*Written instruction*.
Could you update the listing below by replacing "none" with "missing", leaving every other line unchanged and omitting the pictures from your answer?

*Provided information*.
>>>>>

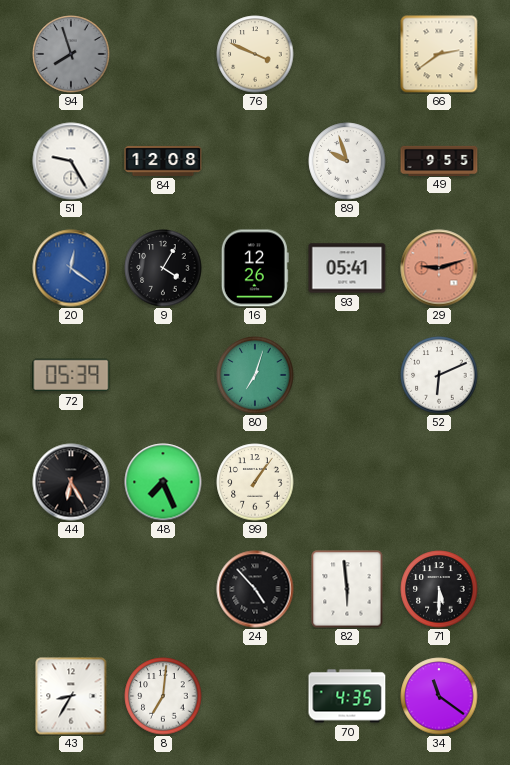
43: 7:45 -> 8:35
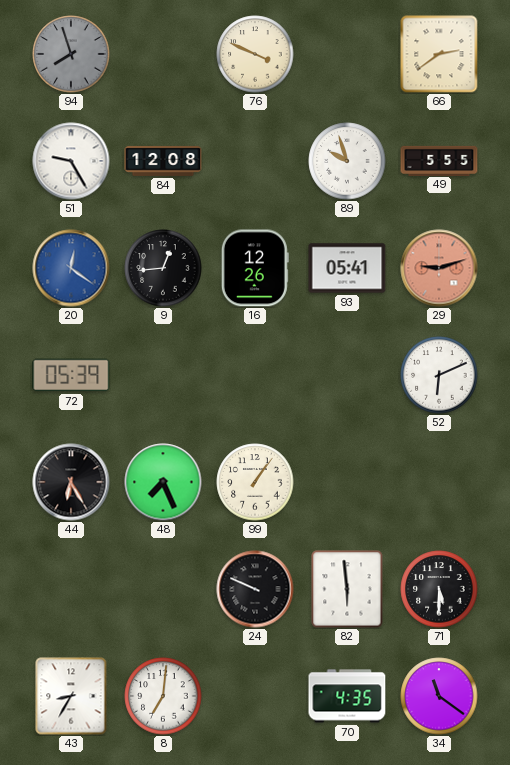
49: 9:55 -> 5:55
9: 4:05 -> 12:44
80: 7:03 -> none
24: 4:53 -> 9:49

<<<<<

*Answer*.
43: 7:45 -> 8:35
49: 9:55 -> 5:55
9: 4:05 -> 12:44
80: 7:03 -> missing
24: 4:53 -> 9:49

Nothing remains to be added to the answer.